Which lines below fall between the one containing "yellow donut: 3 -> 4" and the one containing "red gift: 0 -> 1"? Repeat them exactly, counting both of those lines, and add nothing else.
Data for processing Block Start
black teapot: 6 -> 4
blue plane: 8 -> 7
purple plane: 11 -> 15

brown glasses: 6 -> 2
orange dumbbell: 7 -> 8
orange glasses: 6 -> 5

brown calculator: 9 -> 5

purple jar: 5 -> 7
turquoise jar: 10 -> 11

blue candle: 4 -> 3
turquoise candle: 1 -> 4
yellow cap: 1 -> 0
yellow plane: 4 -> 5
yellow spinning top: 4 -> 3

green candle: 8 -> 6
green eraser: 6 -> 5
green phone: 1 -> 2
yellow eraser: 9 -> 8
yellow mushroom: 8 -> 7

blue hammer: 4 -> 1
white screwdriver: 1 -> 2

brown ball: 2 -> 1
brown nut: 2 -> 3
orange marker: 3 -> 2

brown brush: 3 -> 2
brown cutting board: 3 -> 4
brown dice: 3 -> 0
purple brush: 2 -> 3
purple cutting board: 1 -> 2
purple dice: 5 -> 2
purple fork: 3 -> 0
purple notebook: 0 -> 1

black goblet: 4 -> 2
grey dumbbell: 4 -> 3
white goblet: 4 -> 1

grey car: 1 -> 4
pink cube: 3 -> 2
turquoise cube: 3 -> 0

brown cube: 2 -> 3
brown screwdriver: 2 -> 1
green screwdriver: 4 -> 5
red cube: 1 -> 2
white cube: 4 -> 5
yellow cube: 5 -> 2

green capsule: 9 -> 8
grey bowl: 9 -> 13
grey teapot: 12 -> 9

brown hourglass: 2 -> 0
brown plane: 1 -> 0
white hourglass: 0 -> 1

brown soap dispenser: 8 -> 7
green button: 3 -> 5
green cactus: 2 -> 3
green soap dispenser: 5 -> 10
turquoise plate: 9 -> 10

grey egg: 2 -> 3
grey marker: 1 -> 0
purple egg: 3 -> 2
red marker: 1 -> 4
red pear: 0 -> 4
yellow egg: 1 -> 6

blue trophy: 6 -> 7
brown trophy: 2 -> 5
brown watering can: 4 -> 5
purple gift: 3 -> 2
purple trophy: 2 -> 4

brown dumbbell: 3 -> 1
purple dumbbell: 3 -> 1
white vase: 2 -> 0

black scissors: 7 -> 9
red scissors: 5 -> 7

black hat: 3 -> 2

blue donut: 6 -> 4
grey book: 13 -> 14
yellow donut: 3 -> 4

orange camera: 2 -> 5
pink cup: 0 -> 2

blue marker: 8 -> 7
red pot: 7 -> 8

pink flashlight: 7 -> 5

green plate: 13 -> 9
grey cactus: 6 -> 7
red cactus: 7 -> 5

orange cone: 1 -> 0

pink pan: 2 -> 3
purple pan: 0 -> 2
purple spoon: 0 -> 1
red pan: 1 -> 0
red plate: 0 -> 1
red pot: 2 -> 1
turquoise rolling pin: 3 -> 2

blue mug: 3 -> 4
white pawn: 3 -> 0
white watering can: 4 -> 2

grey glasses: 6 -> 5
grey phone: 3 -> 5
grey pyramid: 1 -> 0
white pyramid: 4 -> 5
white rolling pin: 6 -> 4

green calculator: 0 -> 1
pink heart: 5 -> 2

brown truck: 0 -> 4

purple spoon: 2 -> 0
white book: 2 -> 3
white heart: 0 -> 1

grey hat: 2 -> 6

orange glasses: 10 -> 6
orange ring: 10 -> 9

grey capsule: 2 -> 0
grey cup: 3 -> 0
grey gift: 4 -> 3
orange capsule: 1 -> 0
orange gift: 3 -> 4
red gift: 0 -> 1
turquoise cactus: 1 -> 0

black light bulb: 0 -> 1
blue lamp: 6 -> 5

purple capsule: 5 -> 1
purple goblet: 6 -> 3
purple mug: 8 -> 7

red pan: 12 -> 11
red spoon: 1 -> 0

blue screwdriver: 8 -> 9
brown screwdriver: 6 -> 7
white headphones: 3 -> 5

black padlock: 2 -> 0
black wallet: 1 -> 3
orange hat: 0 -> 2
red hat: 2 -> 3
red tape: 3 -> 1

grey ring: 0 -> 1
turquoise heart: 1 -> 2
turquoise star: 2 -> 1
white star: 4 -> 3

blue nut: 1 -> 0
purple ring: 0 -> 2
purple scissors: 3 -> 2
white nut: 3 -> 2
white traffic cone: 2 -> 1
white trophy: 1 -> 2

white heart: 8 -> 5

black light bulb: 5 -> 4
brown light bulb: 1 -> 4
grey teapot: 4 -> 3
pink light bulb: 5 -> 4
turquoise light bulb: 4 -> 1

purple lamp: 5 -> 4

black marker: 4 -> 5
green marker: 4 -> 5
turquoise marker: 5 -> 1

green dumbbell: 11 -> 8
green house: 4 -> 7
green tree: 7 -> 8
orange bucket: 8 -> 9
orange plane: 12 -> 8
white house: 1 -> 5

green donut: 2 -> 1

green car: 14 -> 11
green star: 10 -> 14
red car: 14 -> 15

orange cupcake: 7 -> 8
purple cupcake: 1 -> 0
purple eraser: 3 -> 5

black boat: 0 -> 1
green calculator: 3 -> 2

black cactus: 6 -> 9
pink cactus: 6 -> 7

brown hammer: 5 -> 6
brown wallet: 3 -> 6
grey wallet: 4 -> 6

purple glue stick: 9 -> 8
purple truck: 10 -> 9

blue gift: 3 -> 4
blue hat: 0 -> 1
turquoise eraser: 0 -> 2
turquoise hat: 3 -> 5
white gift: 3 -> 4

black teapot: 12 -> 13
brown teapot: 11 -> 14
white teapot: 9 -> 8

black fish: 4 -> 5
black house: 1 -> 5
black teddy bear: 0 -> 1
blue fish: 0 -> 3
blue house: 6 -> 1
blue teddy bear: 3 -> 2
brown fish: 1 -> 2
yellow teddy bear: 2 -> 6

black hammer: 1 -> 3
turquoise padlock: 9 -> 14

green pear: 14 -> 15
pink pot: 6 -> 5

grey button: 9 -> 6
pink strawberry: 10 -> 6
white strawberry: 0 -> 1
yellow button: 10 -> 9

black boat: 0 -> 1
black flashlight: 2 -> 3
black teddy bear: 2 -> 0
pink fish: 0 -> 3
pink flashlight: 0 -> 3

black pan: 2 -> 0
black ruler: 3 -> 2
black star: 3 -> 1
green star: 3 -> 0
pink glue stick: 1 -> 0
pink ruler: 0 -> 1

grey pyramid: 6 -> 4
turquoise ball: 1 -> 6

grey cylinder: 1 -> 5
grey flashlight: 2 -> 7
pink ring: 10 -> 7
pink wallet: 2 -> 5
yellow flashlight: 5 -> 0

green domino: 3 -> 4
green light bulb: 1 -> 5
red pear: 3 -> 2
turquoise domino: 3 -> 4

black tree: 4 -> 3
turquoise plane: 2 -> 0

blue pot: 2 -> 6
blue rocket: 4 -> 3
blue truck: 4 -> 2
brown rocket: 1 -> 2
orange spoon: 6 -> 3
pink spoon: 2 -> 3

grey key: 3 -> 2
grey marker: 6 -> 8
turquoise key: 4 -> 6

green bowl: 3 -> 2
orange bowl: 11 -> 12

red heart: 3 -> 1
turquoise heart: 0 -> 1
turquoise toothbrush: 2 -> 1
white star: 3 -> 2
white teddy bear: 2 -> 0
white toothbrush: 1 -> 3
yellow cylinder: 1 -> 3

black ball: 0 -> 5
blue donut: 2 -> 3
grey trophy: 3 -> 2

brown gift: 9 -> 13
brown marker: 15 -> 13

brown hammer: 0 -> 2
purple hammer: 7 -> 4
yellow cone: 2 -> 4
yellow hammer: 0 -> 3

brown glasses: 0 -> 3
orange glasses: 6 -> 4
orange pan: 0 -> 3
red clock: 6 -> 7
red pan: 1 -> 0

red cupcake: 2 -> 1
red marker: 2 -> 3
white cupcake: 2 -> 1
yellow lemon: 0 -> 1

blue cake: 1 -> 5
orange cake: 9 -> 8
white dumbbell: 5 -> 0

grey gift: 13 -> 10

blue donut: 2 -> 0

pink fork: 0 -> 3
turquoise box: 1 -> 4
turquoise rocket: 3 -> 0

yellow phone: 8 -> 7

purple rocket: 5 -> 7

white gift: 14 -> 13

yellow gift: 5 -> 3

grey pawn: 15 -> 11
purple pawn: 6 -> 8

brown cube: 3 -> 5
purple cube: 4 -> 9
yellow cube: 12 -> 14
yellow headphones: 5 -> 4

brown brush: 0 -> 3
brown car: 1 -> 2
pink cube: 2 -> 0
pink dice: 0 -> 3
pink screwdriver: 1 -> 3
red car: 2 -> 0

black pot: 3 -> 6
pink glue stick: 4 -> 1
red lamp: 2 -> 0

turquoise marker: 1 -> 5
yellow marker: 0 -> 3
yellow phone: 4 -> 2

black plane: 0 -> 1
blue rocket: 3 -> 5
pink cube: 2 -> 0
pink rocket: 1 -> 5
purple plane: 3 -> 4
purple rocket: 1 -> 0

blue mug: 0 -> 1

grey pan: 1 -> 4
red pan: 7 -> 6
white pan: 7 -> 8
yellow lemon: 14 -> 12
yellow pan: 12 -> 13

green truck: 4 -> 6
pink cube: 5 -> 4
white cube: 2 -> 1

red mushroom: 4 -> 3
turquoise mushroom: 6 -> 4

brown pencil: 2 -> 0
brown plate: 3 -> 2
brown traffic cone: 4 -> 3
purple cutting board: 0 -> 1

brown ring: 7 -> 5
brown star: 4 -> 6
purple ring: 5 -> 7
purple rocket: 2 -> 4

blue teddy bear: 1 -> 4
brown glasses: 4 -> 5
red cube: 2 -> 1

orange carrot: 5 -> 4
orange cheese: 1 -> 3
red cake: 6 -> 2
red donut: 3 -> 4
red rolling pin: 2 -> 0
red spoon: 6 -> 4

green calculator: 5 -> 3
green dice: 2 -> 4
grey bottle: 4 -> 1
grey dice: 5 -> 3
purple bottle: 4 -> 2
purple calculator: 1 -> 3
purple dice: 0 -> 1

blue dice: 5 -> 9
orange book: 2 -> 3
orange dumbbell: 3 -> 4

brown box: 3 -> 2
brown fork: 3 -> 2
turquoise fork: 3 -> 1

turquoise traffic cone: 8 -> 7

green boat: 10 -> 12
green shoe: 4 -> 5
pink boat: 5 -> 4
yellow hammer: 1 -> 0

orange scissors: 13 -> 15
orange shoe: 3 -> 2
Data for processing Block End
_Task result_.
yellow donut: 3 -> 4

orange camera: 2 -> 5
pink cup: 0 -> 2

blue marker: 8 -> 7
red pot: 7 -> 8

pink flashlight: 7 -> 5

green plate: 13 -> 9
grey cactus: 6 -> 7
red cactus: 7 -> 5

orange cone: 1 -> 0

pink pan: 2 -> 3
purple pan: 0 -> 2
purple spoon: 0 -> 1
red pan: 1 -> 0
red plate: 0 -> 1
red pot: 2 -> 1
turquoise rolling pin: 3 -> 2

blue mug: 3 -> 4
white pawn: 3 -> 0
white watering can: 4 -> 2

grey glasses: 6 -> 5
grey phone: 3 -> 5
grey pyramid: 1 -> 0
white pyramid: 4 -> 5
white rolling pin: 6 -> 4

green calculator: 0 -> 1
pink heart: 5 -> 2

brown truck: 0 -> 4

purple spoon: 2 -> 0
white book: 2 -> 3
white heart: 0 -> 1

grey hat: 2 -> 6

orange glasses: 10 -> 6
orange ring: 10 -> 9

grey capsule: 2 -> 0
grey cup: 3 -> 0
grey gift: 4 -> 3
orange capsule: 1 -> 0
orange gift: 3 -> 4
red gift: 0 -> 1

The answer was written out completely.